=== Source material ===

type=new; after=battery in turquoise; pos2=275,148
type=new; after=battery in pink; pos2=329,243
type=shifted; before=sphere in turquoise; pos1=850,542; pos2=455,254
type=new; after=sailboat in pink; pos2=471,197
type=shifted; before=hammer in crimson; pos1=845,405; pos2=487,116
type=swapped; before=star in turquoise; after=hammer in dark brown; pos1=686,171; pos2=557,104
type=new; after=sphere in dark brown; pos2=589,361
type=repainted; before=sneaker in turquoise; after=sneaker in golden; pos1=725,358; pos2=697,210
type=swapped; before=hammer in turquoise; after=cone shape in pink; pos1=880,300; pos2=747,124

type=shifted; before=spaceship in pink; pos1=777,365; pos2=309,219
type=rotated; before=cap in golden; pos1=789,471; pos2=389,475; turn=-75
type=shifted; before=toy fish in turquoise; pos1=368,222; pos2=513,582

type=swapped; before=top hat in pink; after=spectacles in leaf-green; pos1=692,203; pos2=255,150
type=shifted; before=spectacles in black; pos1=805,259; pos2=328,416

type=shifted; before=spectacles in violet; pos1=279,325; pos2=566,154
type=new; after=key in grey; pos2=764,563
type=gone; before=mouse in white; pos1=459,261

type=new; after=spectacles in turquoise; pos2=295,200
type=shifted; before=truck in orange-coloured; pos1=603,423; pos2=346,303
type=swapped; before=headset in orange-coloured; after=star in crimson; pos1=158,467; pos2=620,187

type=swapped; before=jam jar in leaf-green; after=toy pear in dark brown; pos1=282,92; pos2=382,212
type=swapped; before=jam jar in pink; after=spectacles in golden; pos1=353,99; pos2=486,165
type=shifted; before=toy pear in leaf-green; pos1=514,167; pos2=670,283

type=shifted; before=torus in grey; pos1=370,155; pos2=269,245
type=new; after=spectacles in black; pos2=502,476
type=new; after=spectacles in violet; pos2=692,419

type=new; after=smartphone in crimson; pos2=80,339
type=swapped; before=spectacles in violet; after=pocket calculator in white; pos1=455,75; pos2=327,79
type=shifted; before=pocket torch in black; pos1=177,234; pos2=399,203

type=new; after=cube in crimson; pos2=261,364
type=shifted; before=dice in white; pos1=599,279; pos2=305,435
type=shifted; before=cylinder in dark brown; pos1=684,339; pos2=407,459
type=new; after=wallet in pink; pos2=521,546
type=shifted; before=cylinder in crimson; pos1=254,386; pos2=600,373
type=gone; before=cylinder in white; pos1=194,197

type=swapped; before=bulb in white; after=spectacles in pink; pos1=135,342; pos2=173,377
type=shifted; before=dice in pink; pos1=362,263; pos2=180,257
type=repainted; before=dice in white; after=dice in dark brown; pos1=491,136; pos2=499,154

===

### What is expected
Start at the first line of the entries above. Set down each line exactly through the one with "type=repainted; before=sneaker in", and stop there.

### Solution
type=new; after=battery in turquoise; pos2=275,148
type=new; after=battery in pink; pos2=329,243
type=shifted; before=sphere in turquoise; pos1=850,542; pos2=455,254
type=new; after=sailboat in pink; pos2=471,197
type=shifted; before=hammer in crimson; pos1=845,405; pos2=487,116
type=swapped; before=star in turquoise; after=hammer in dark brown; pos1=686,171; pos2=557,104
type=new; after=sphere in dark brown; pos2=589,361
type=repainted; before=sneaker in turquoise; after=sneaker in golden; pos1=725,358; pos2=697,210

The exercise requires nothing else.